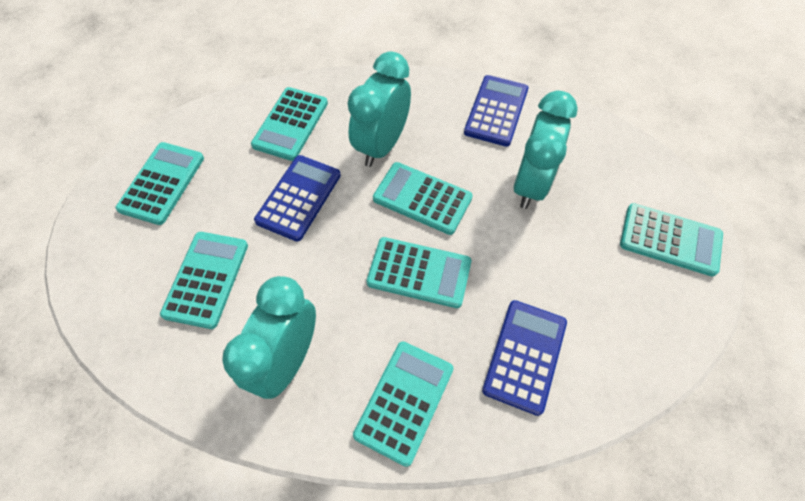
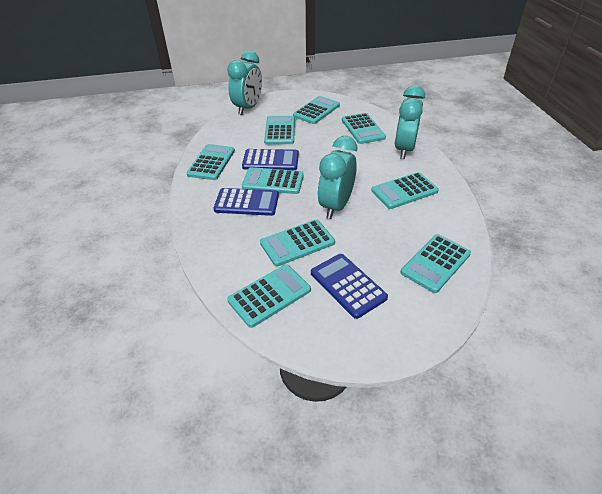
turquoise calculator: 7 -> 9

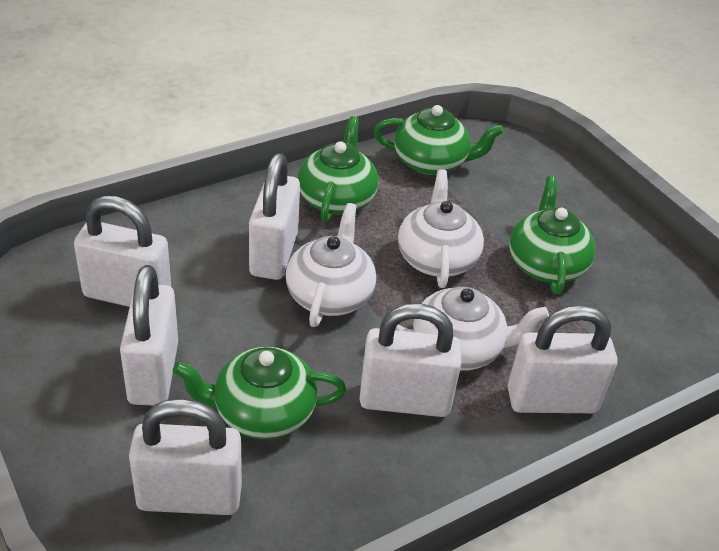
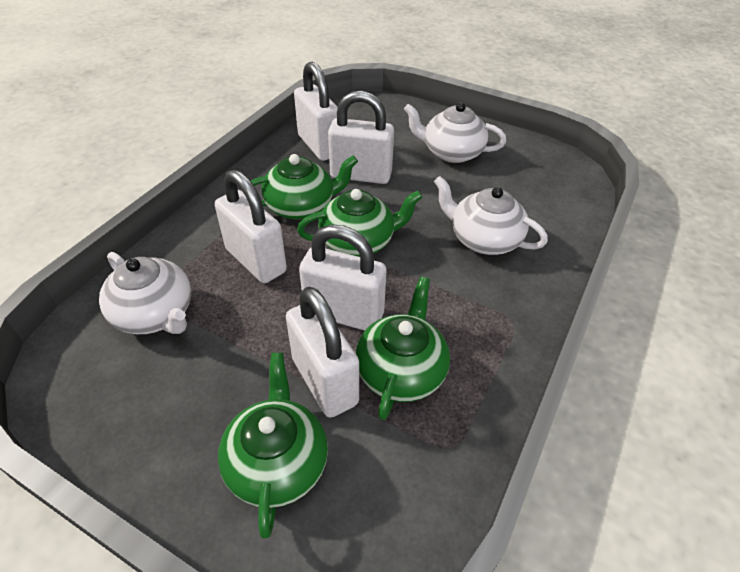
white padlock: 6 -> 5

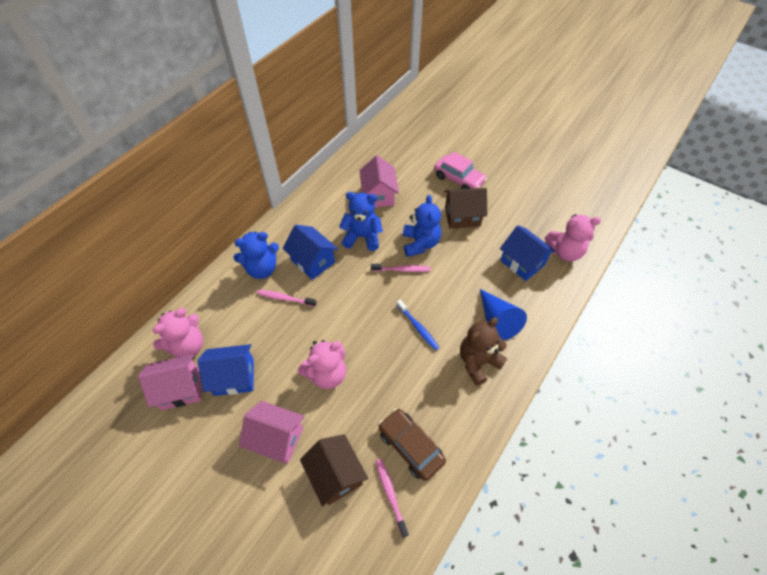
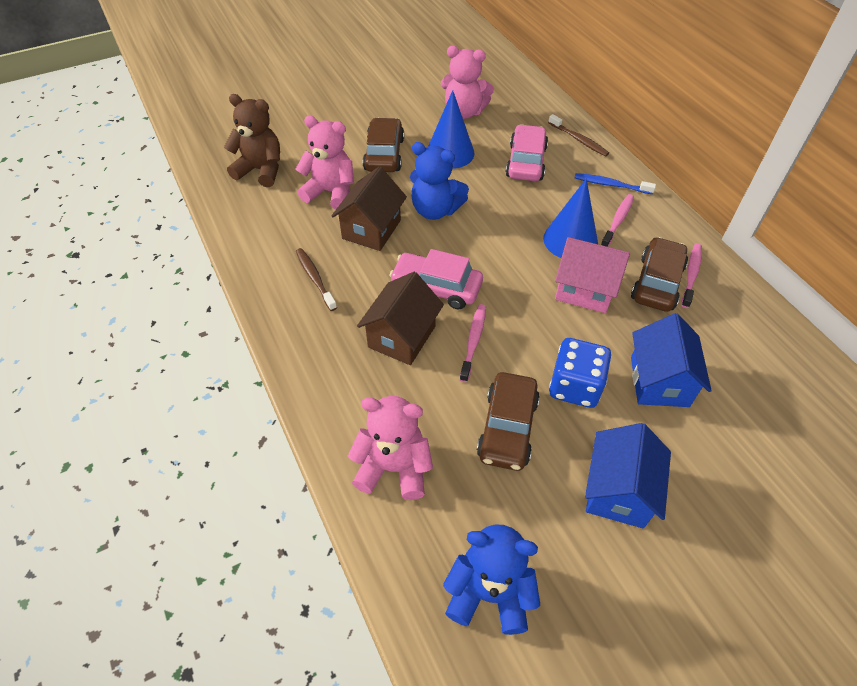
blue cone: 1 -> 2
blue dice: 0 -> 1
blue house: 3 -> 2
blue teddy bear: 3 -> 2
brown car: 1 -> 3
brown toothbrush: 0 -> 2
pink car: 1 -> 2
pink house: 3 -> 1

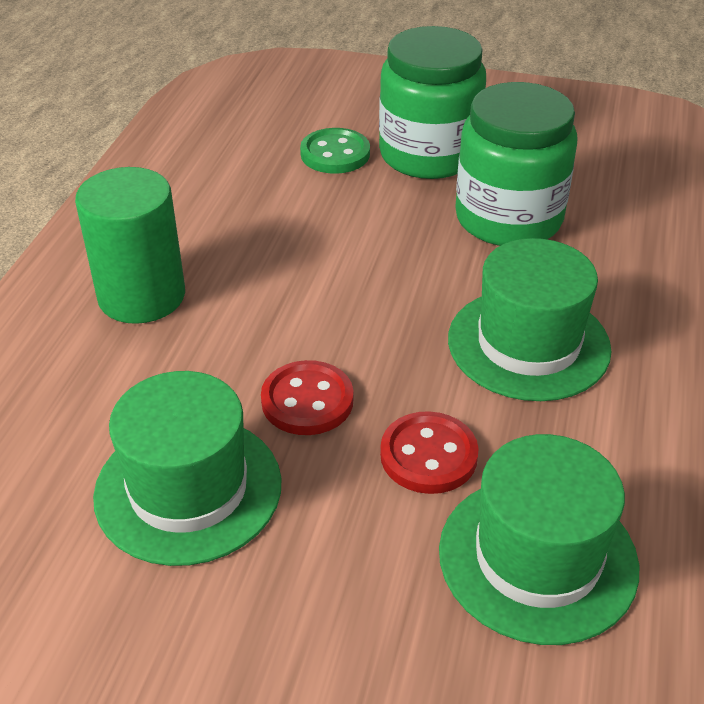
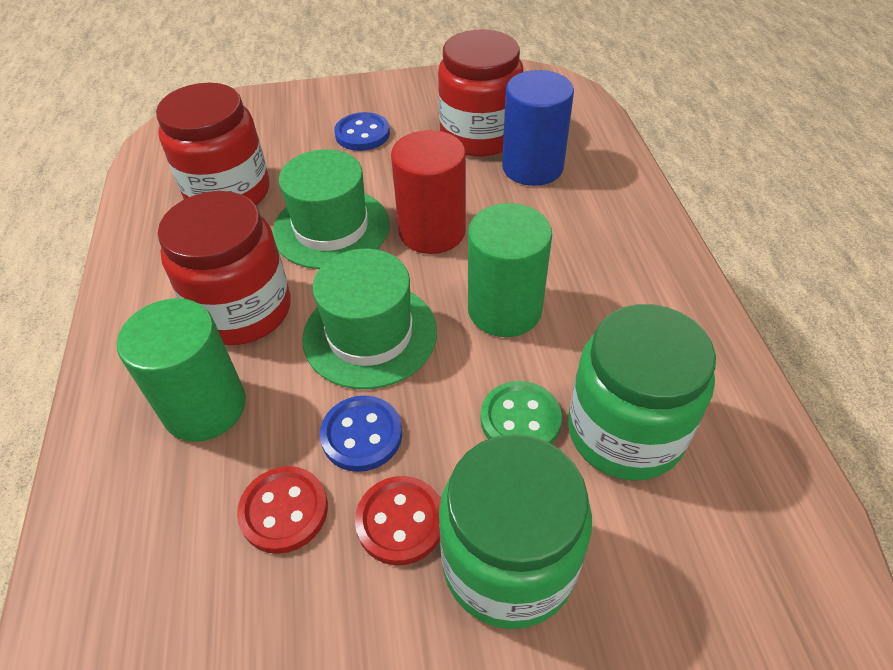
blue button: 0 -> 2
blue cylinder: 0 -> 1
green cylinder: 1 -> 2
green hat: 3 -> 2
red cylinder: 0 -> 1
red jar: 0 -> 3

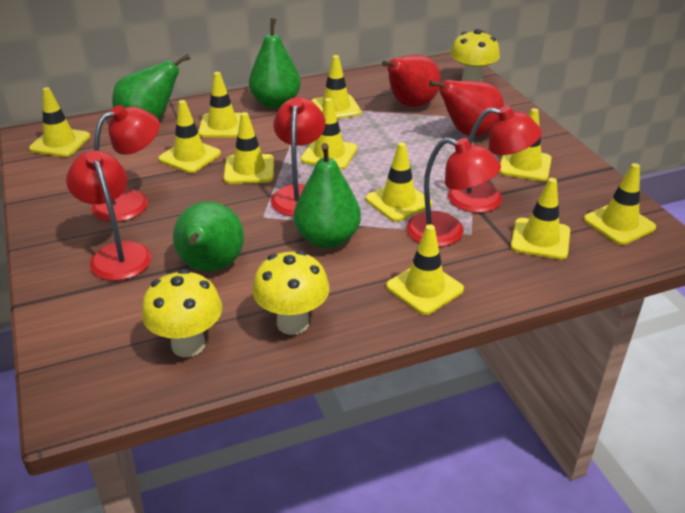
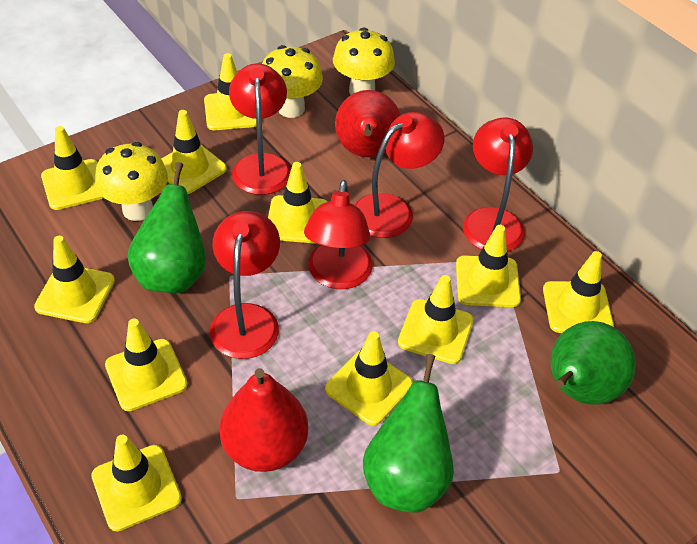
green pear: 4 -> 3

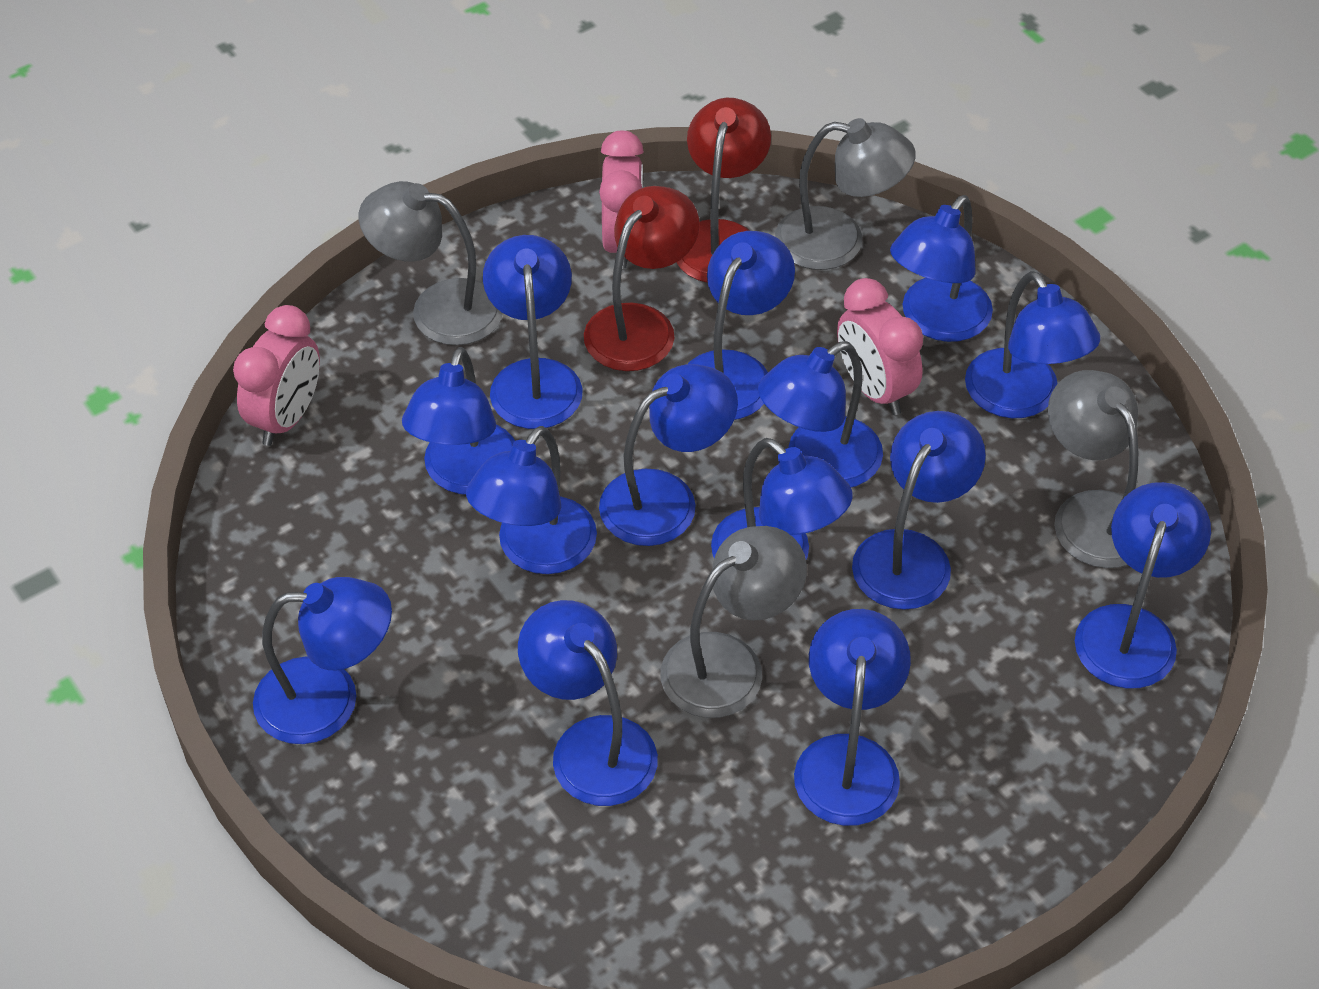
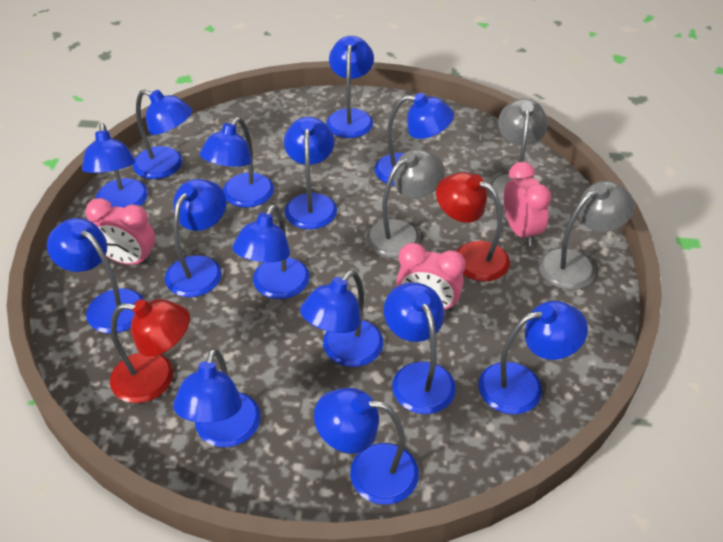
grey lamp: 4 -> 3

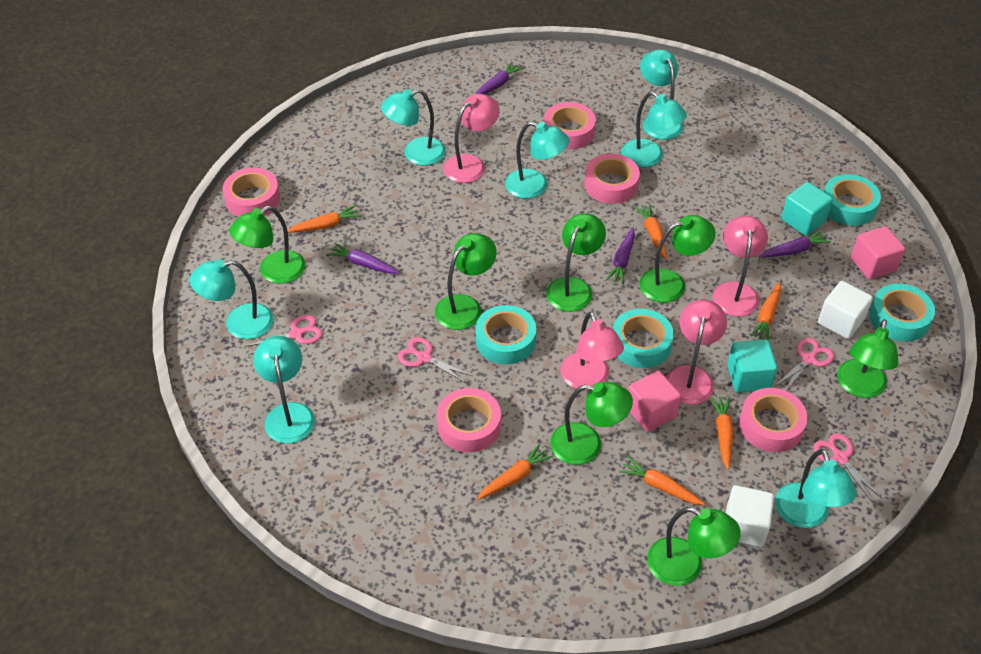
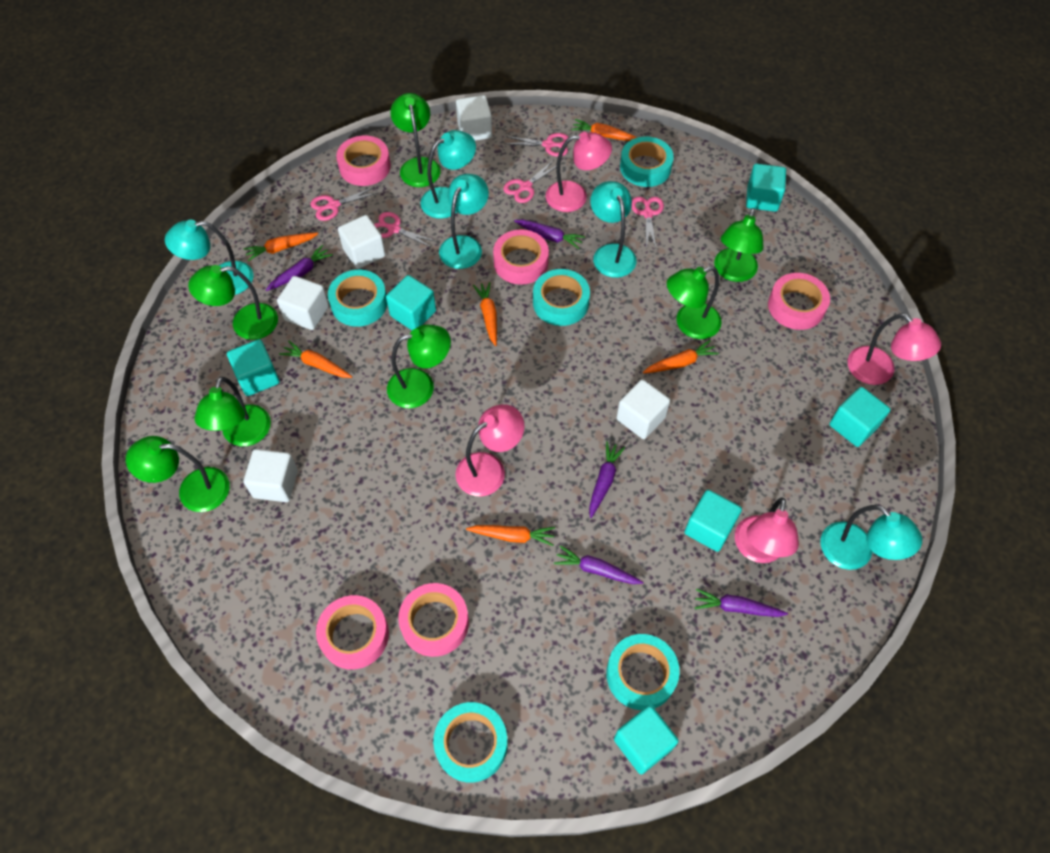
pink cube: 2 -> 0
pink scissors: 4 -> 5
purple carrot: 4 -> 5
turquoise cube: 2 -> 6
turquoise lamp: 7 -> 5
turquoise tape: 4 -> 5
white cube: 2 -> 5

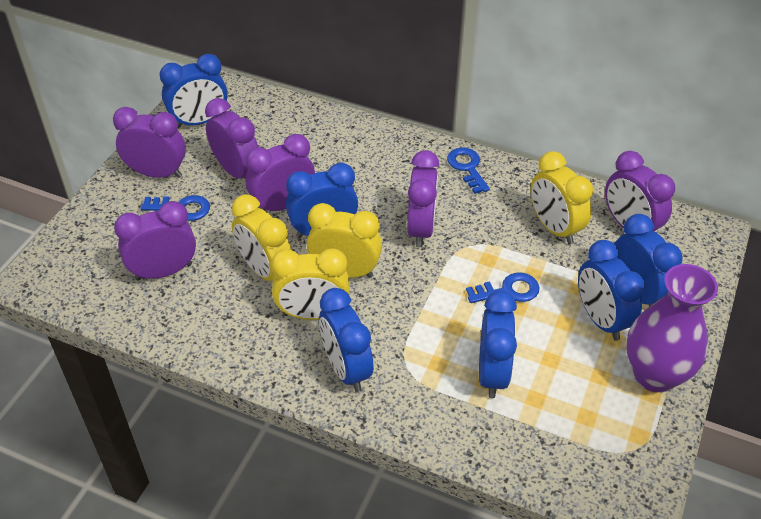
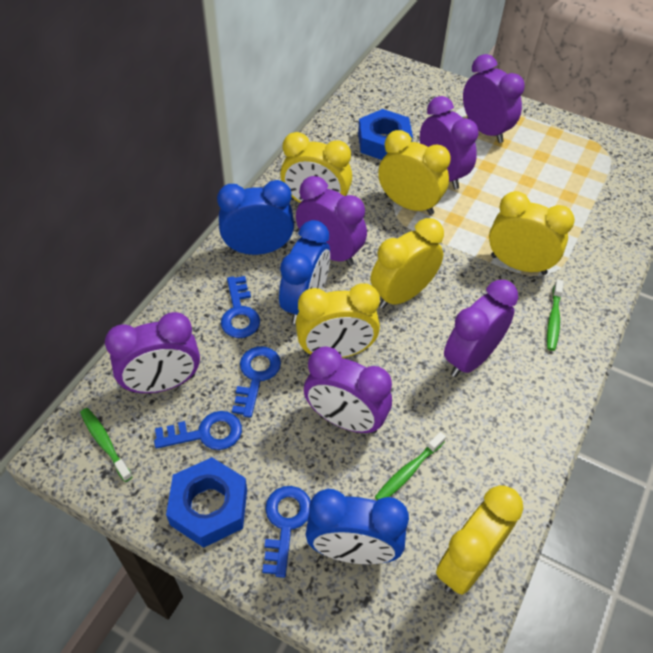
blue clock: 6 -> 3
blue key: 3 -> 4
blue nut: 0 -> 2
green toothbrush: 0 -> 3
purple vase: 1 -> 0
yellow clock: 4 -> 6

Problem to work on =
Pictures stay out; reproduce exactly the lines from the one containing "green hat: 3 -> 2" through the last line of the listing, both included.

Your response =
green hat: 3 -> 2
red cylinder: 0 -> 1
red jar: 0 -> 3

green pear: 4 -> 3

grey lamp: 4 -> 3

pink cube: 2 -> 0
pink scissors: 4 -> 5
purple carrot: 4 -> 5
turquoise cube: 2 -> 6
turquoise lamp: 7 -> 5
turquoise tape: 4 -> 5
white cube: 2 -> 5

blue clock: 6 -> 3
blue key: 3 -> 4
blue nut: 0 -> 2
green toothbrush: 0 -> 3
purple vase: 1 -> 0
yellow clock: 4 -> 6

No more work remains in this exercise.